__PROBLEM STATEMENT__. Nothing but the exact text of the entries should appear in your answer; pictures stay out.

__DATA FOR THIS EXERCISE__.
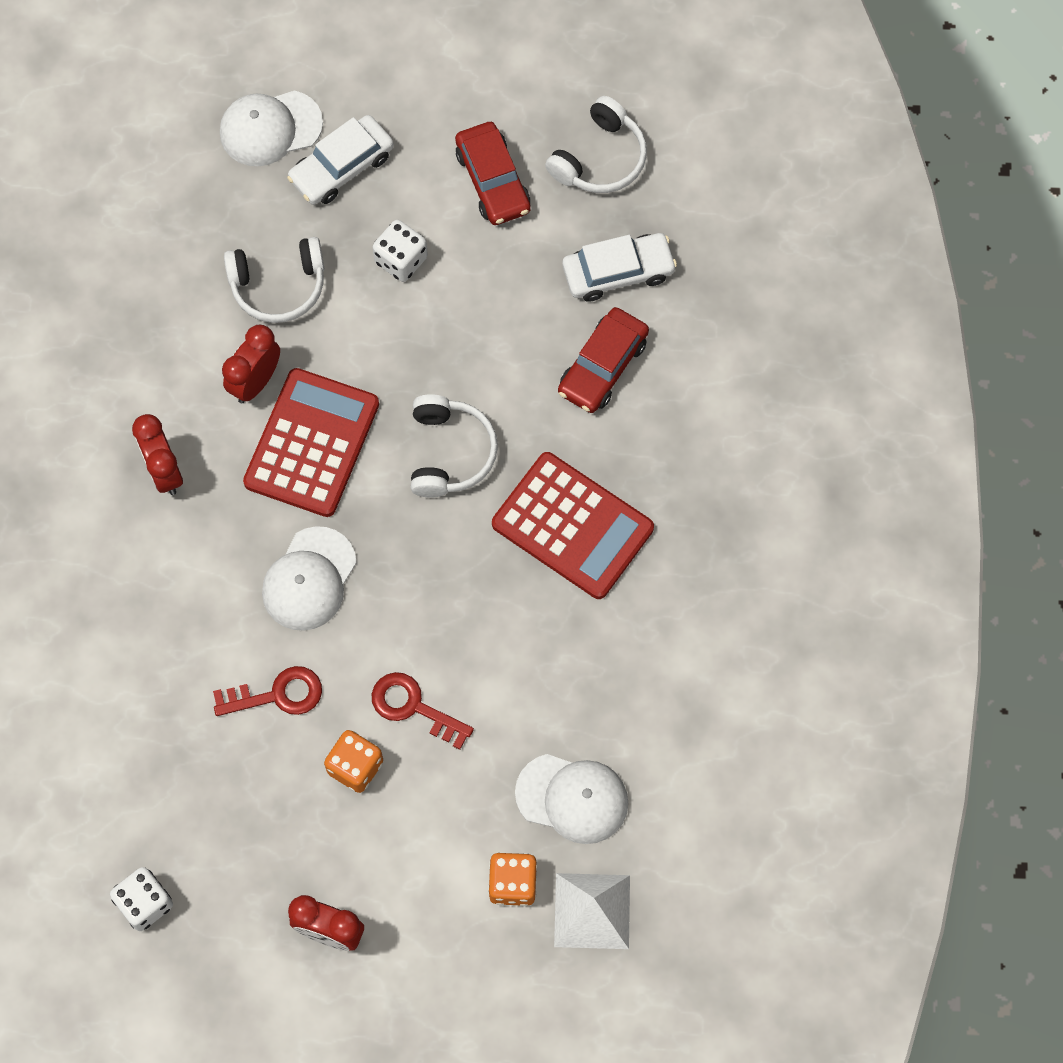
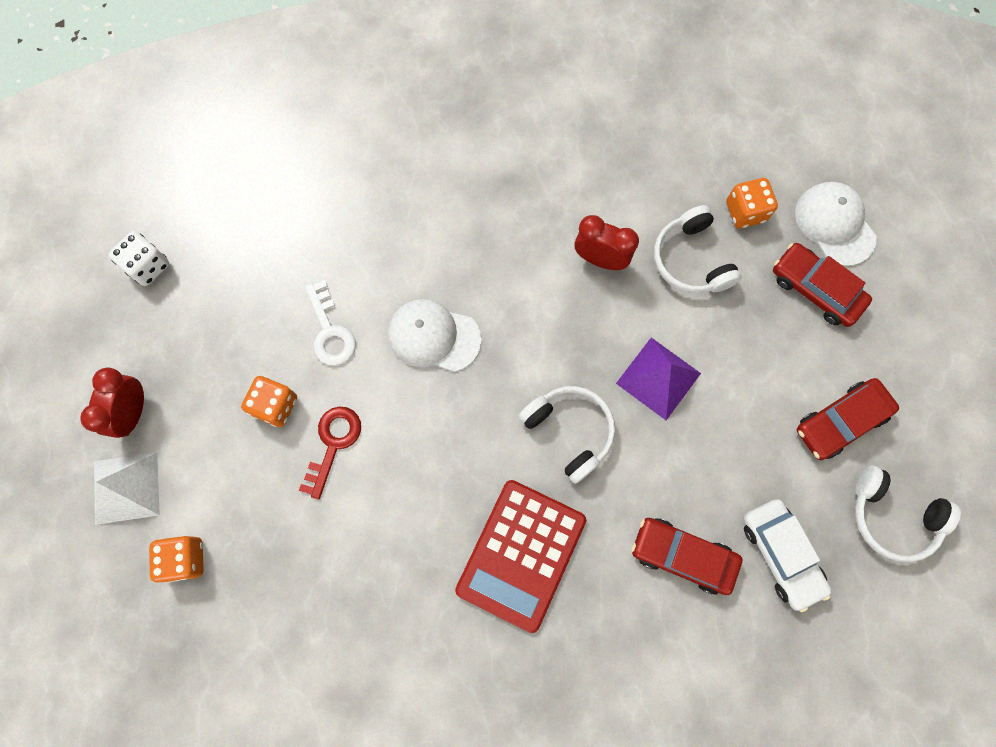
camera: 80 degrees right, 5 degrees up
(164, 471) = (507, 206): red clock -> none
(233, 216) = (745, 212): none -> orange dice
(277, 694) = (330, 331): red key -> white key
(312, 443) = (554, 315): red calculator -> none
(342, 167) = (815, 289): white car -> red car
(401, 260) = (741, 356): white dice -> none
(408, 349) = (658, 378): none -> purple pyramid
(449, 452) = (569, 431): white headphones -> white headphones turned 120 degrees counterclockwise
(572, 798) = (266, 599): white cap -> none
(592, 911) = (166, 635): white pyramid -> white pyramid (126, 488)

__EXERCISE OUTPUT__.
camera: 80 degrees right, 5 degrees up
(164, 471) = (507, 206): red clock -> none
(233, 216) = (745, 212): none -> orange dice
(277, 694) = (330, 331): red key -> white key
(312, 443) = (554, 315): red calculator -> none
(342, 167) = (815, 289): white car -> red car
(401, 260) = (741, 356): white dice -> none
(408, 349) = (658, 378): none -> purple pyramid
(449, 452) = (569, 431): white headphones -> white headphones turned 120 degrees counterclockwise
(572, 798) = (266, 599): white cap -> none
(592, 911) = (166, 635): white pyramid -> white pyramid (126, 488)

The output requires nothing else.